__PROBLEM DETAILS__
Omit the pictures. Print each entry below exactly.

__RECORDED DATA__
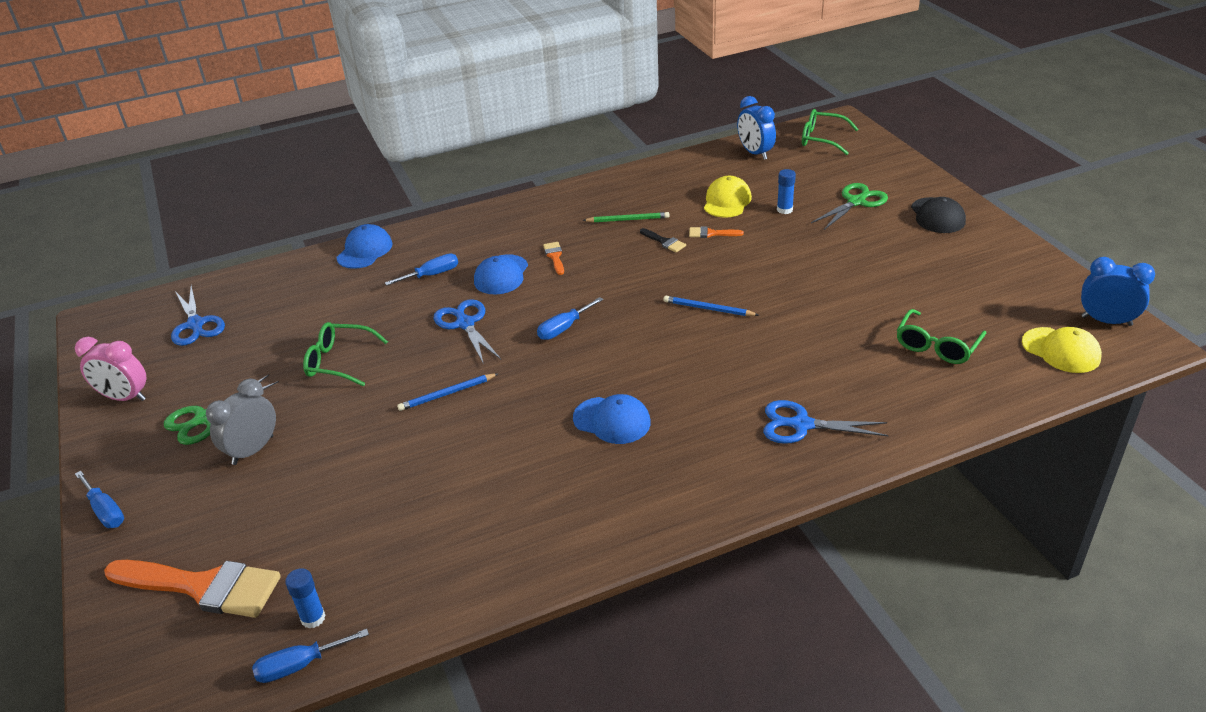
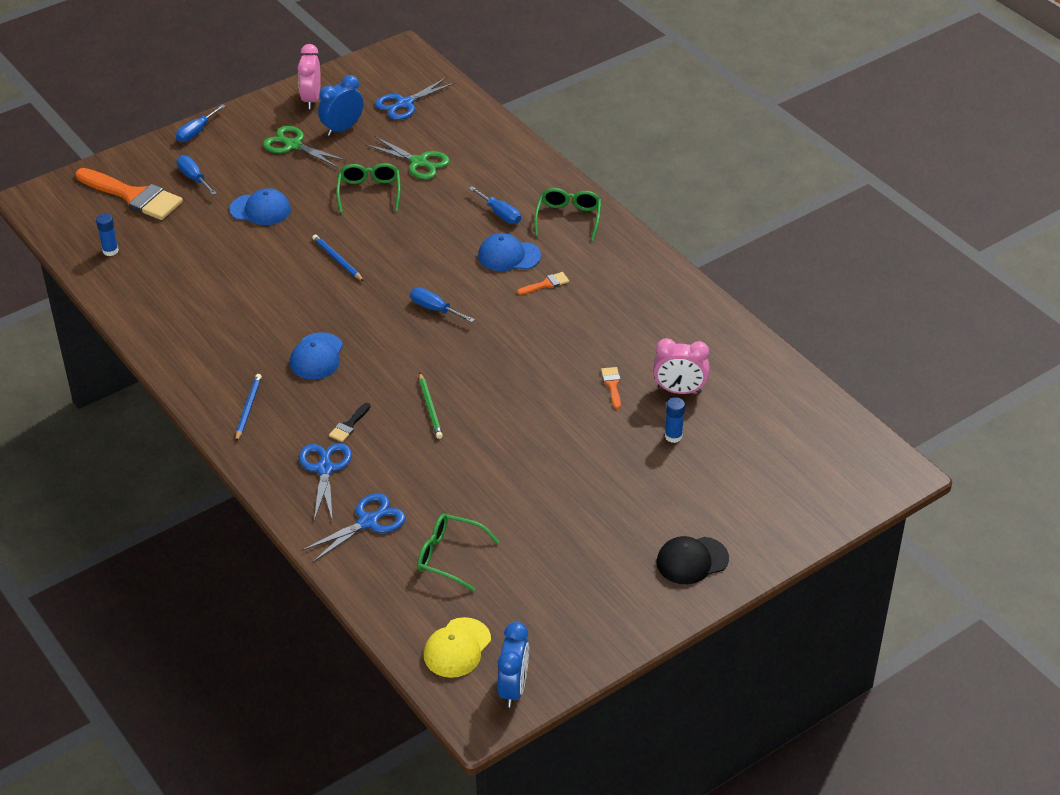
camera: 75 degrees right, 5 degrees up
(203, 586) = (134, 196): orange brush -> orange brush turned 60 degrees counterclockwise
(253, 450) = (262, 178): grey clock -> none
(299, 665) = (74, 255): blue screwdriver -> blue screwdriver (194, 178)
(364, 250) = (530, 165): blue cap -> blue cap (260, 209)
(465, 323) = (431, 249): blue scissors -> blue scissors (368, 521)
(628, 220) = (624, 323): green pencil -> green pencil (430, 408)
(664, 242) = (589, 354): black brush -> black brush (349, 425)
(708, 309) = (480, 396): blue pencil -> blue pencil (248, 408)
(727, 201) = (679, 391): yellow cap -> pink clock
(755, 153) = (793, 403): blue clock -> blue clock (342, 128)
(821, 139) = (846, 458): green glasses -> green glasses (568, 218)
(856, 202) = (705, 493): green scissors -> green scissors (419, 162)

__RESPONSE__
camera: 75 degrees right, 5 degrees up
(203, 586) = (134, 196): orange brush -> orange brush turned 60 degrees counterclockwise
(253, 450) = (262, 178): grey clock -> none
(299, 665) = (74, 255): blue screwdriver -> blue screwdriver (194, 178)
(364, 250) = (530, 165): blue cap -> blue cap (260, 209)
(465, 323) = (431, 249): blue scissors -> blue scissors (368, 521)
(628, 220) = (624, 323): green pencil -> green pencil (430, 408)
(664, 242) = (589, 354): black brush -> black brush (349, 425)
(708, 309) = (480, 396): blue pencil -> blue pencil (248, 408)
(727, 201) = (679, 391): yellow cap -> pink clock
(755, 153) = (793, 403): blue clock -> blue clock (342, 128)
(821, 139) = (846, 458): green glasses -> green glasses (568, 218)
(856, 202) = (705, 493): green scissors -> green scissors (419, 162)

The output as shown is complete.